BRIEF:
Copy, from the material below, every line in which the word "AUDIO" can be found.

EXTRACTED INFORMATION:
--- START ---

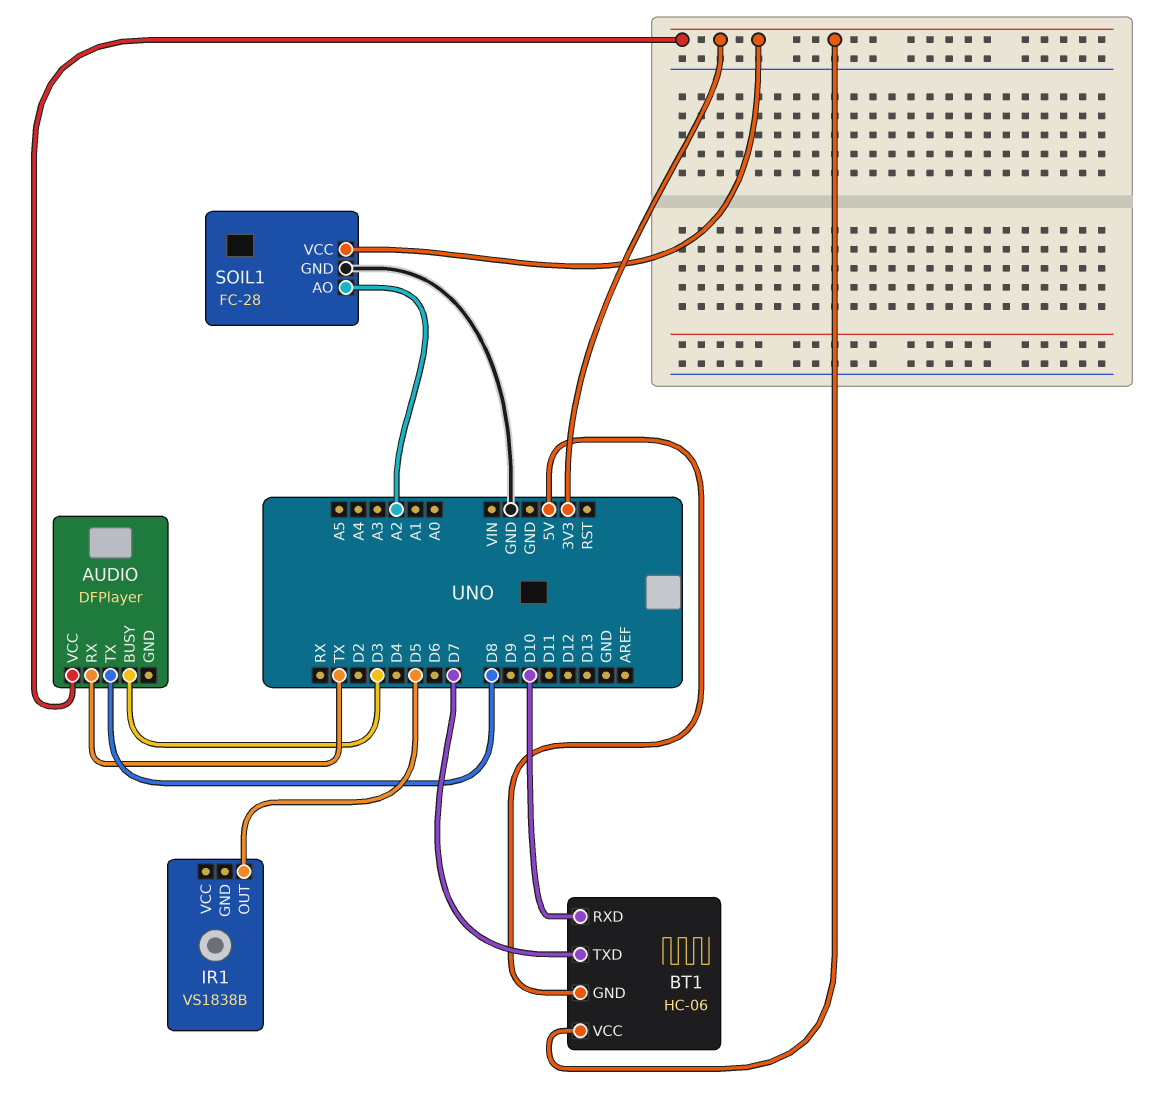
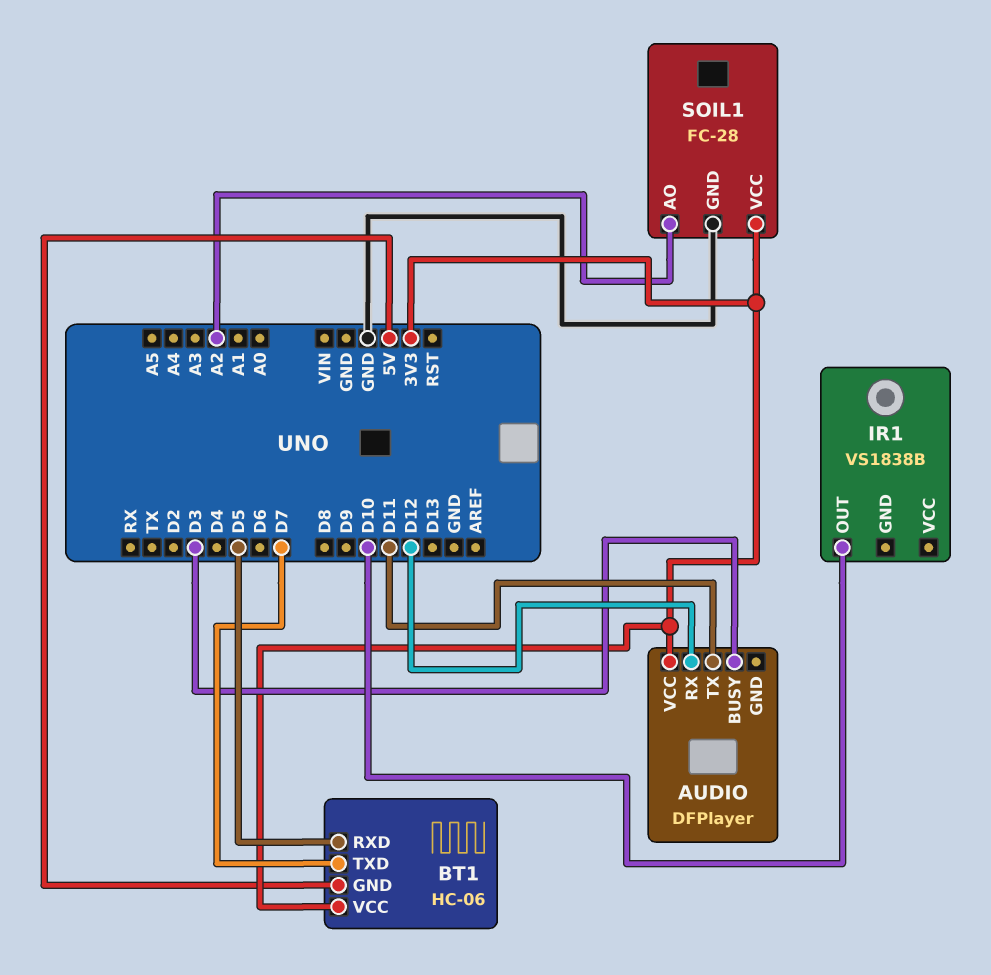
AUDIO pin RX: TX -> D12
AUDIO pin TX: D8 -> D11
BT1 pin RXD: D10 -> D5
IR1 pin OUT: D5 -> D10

--- END ---
--- START ---

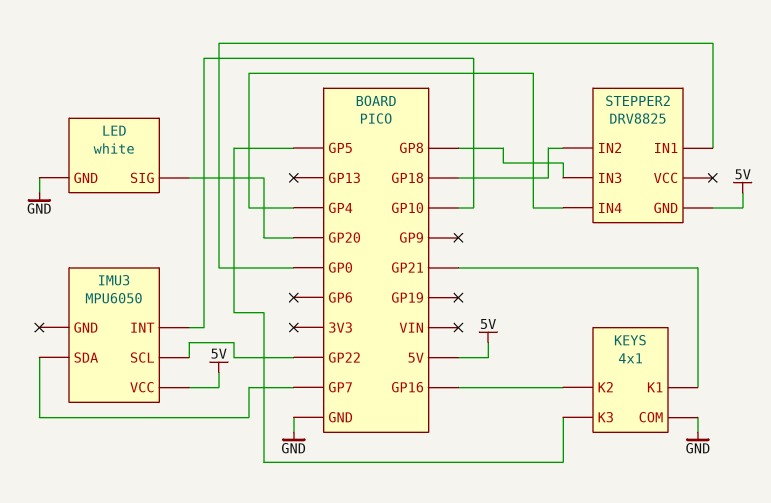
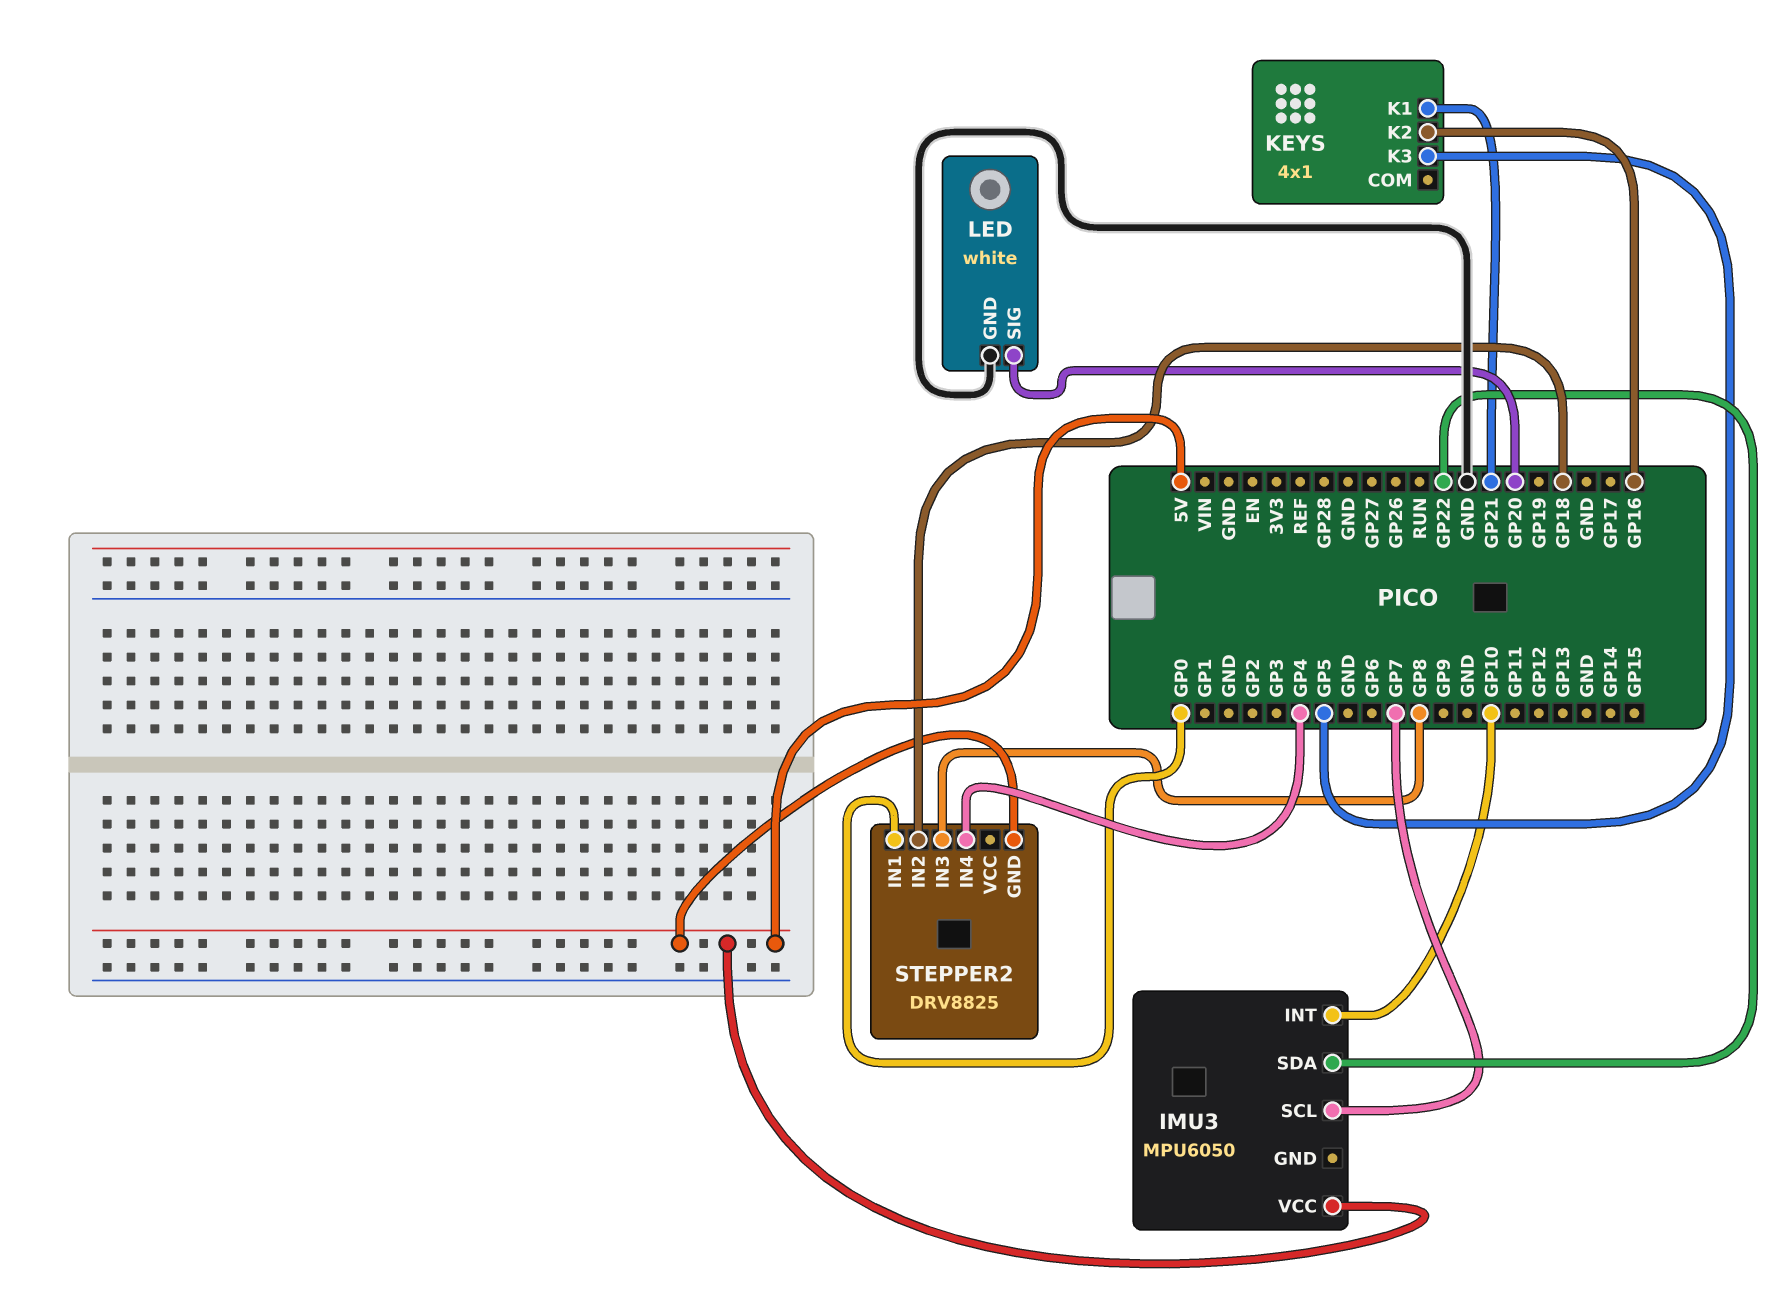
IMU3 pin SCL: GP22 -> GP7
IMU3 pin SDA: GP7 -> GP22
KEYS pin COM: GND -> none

--- END ---

RESULT OF THE EXERCISE:
AUDIO pin RX: TX -> D12
AUDIO pin TX: D8 -> D11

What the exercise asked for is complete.